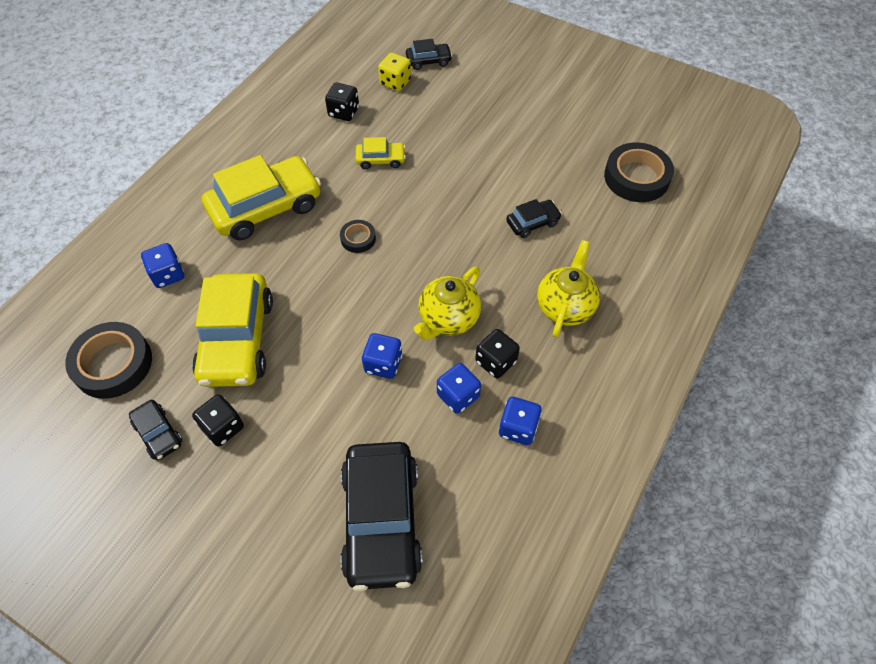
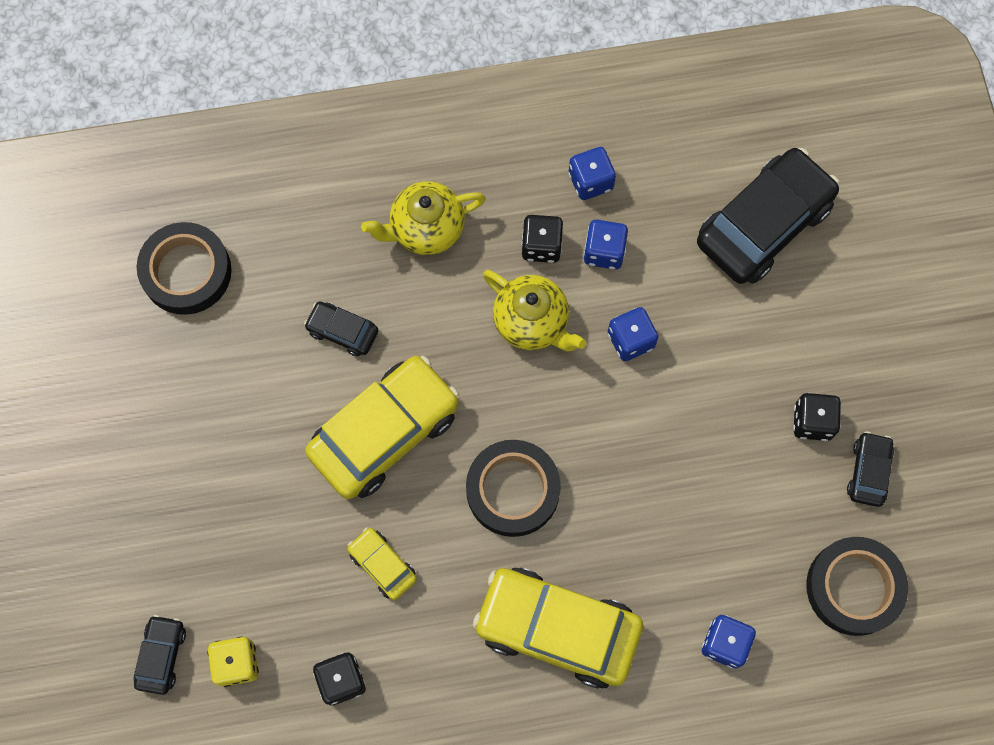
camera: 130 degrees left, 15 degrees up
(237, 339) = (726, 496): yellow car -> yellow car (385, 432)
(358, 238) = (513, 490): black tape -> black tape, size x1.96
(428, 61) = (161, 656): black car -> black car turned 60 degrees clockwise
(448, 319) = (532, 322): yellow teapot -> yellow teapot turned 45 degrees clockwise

+--

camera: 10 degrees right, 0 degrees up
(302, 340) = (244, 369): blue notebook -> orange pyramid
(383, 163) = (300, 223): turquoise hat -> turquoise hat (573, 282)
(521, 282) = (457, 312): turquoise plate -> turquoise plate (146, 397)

+--

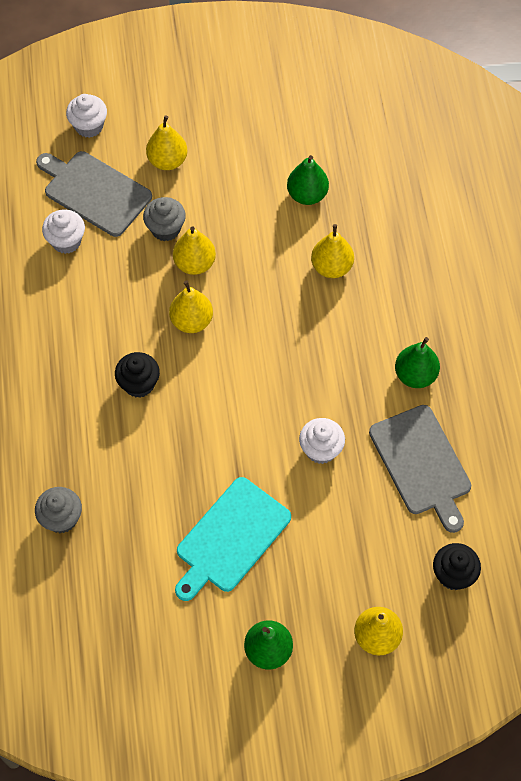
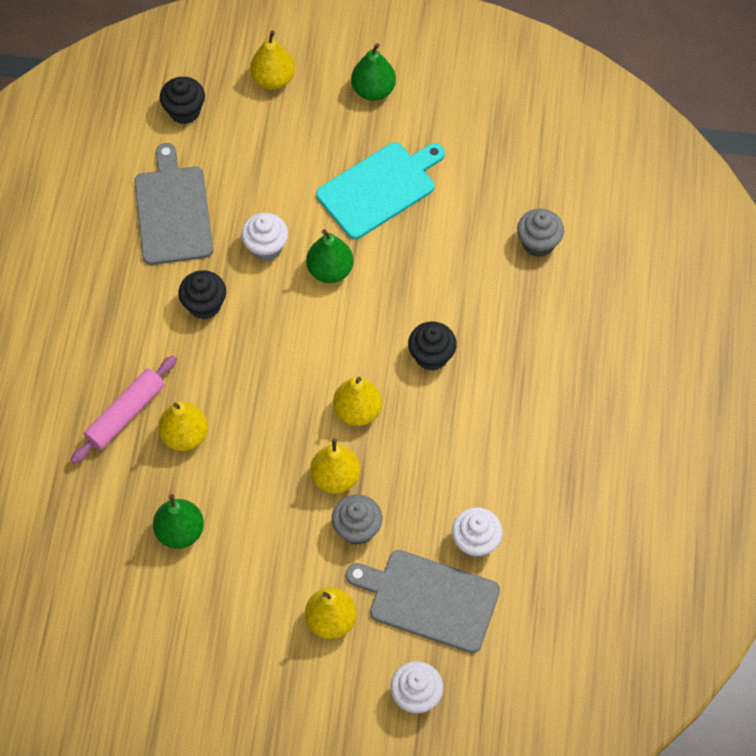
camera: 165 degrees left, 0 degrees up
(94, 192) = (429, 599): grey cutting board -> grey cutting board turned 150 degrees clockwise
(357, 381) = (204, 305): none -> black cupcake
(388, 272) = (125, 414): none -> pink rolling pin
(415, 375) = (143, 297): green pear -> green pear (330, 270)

+--

DIRECTIONS —
Starting with the line that holds "(428, 61) = (161, 656): black" and ending with the line that holds "(448, 319) = (532, 322): yellow", retype every line in the data above exactly, and nothing else.

TASK RESULT —
(428, 61) = (161, 656): black car -> black car turned 60 degrees clockwise
(448, 319) = (532, 322): yellow teapot -> yellow teapot turned 45 degrees clockwise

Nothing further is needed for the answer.